- **TRY IT**
Check each line of the records for "lime"; collect those that have it.

##### INPUT DATA

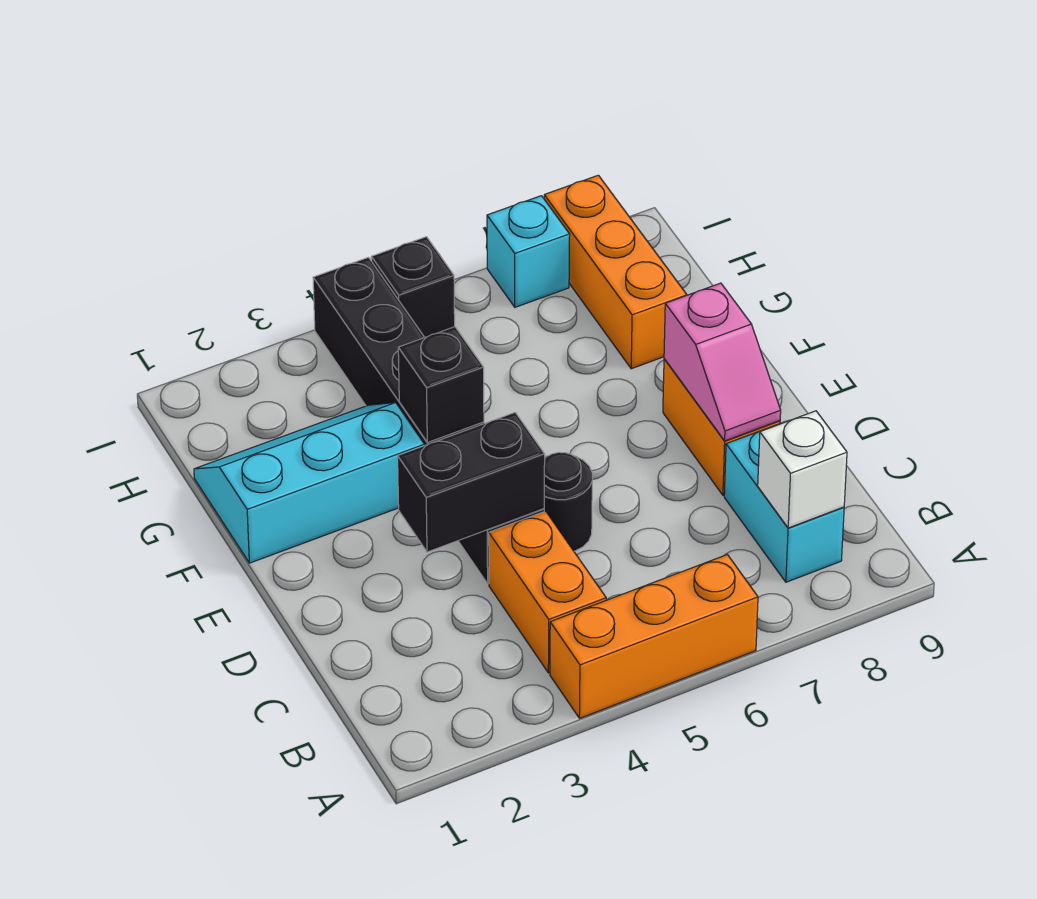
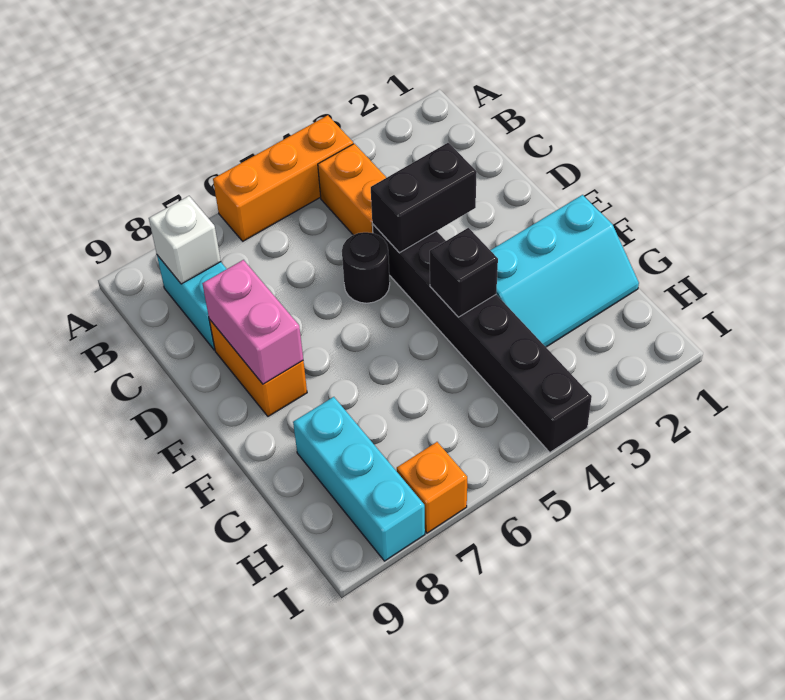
pink slope D8:E8 level 2 top E -> pink brick D8:E8 level 2
orange brick G8:I8 level 1 -> cyan brick G8:I8 level 1
black brick I5 level 1 -> none
cyan brick I7 level 1 -> orange brick I7 level 1

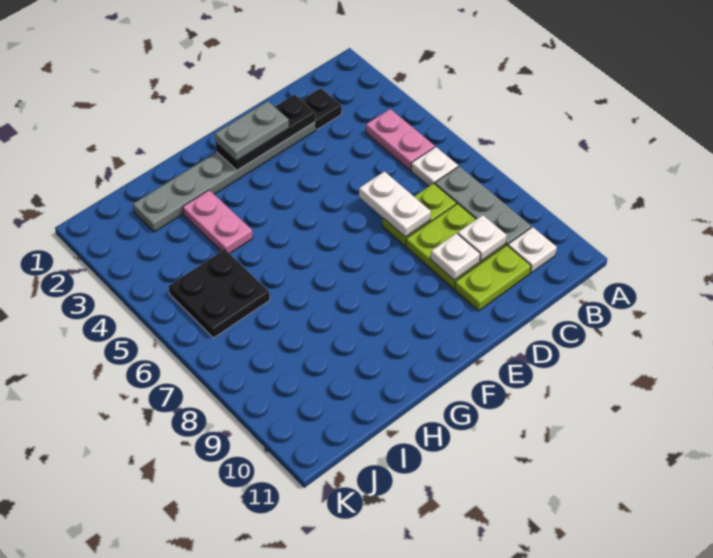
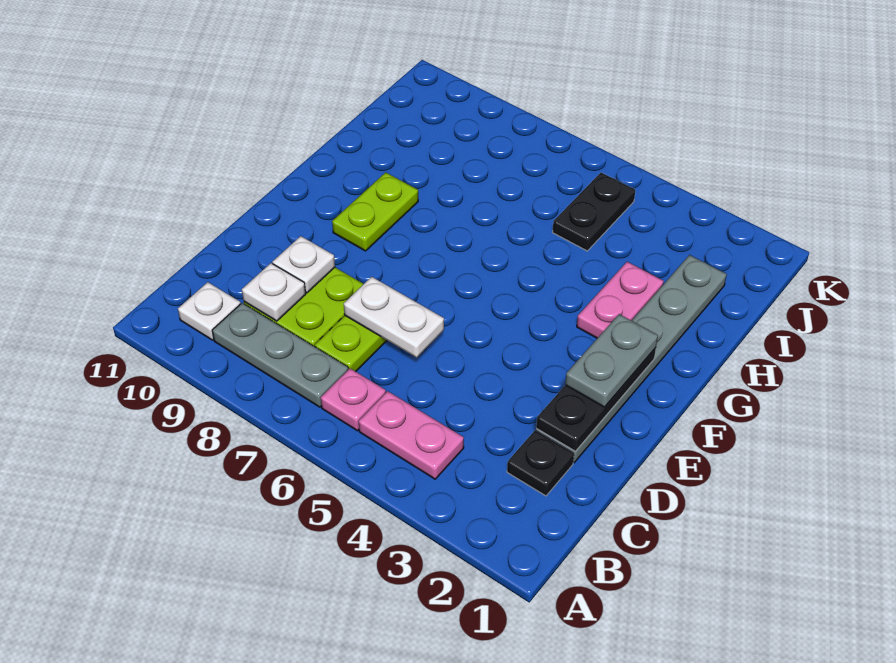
white plate B6 level 1 -> pink plate B6 level 1
lime plate C10:D10 level 1 -> lime plate F9:G9 level 1
pink plate H3:H4 level 1 -> pink plate G3:H3 level 1
black plate I5:J6 level 1 -> black plate I5:J5 level 1

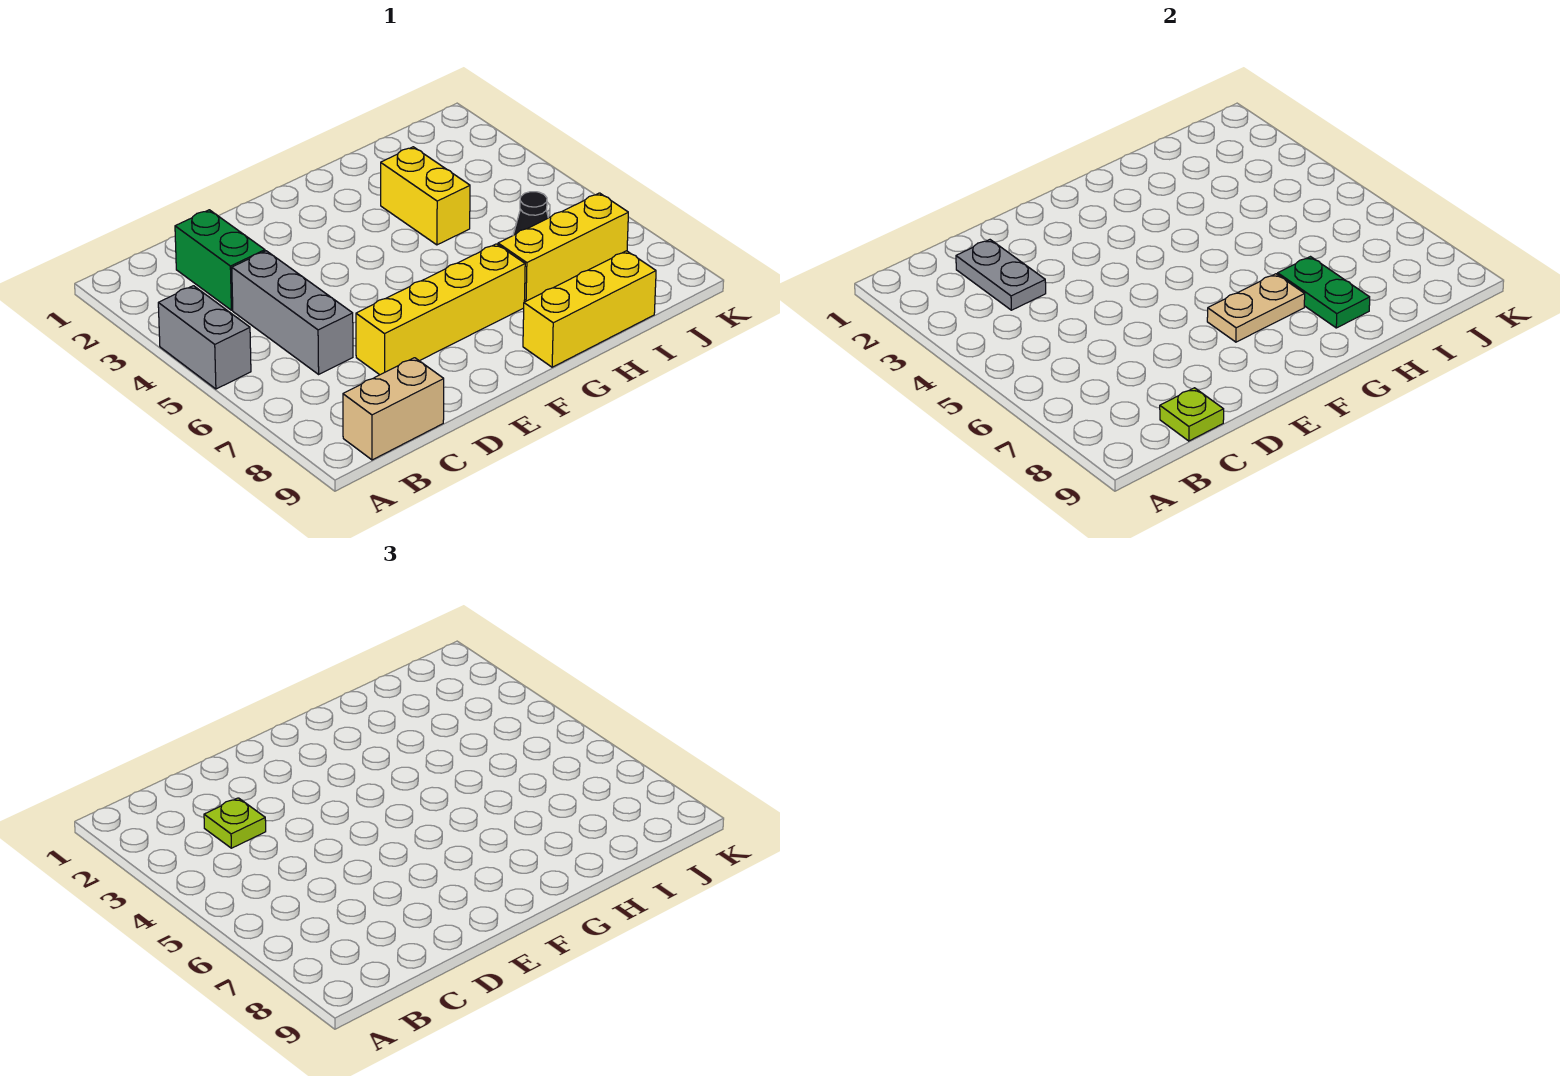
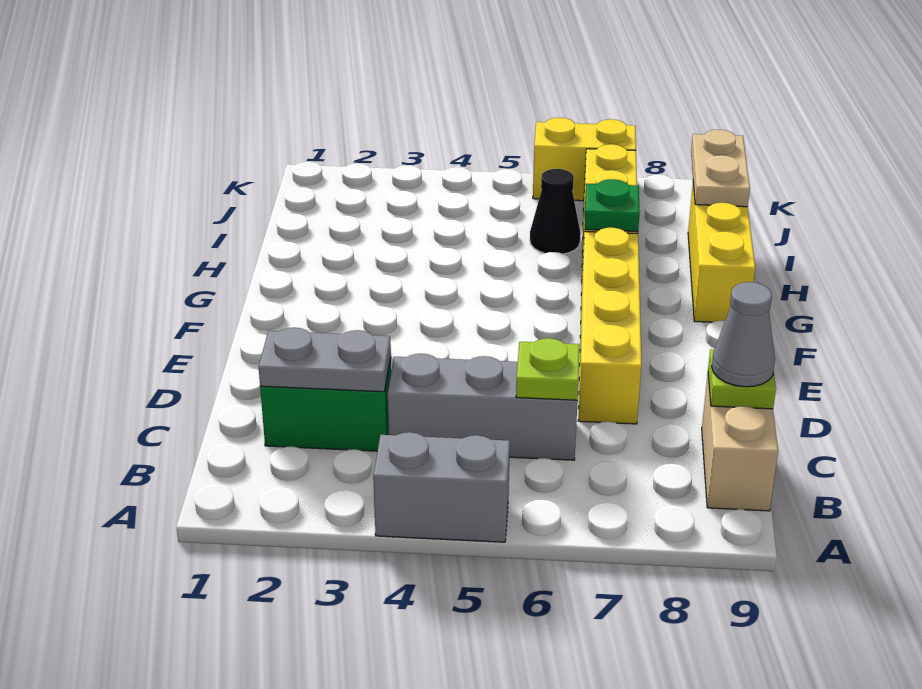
lime plate C3 level 3 -> lime plate C6 level 2
none -> grey cone C9 level 3
tan plate F7:G7 level 2 -> tan plate I9:J9 level 2
yellow brick H3:H4 level 1 -> yellow brick K6:K7 level 1
green plate H7:H8 level 2 -> green plate H7 level 2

##########

- **TASK RESULT**
lime plate C10:D10 level 1 -> lime plate F9:G9 level 1
lime plate C3 level 3 -> lime plate C6 level 2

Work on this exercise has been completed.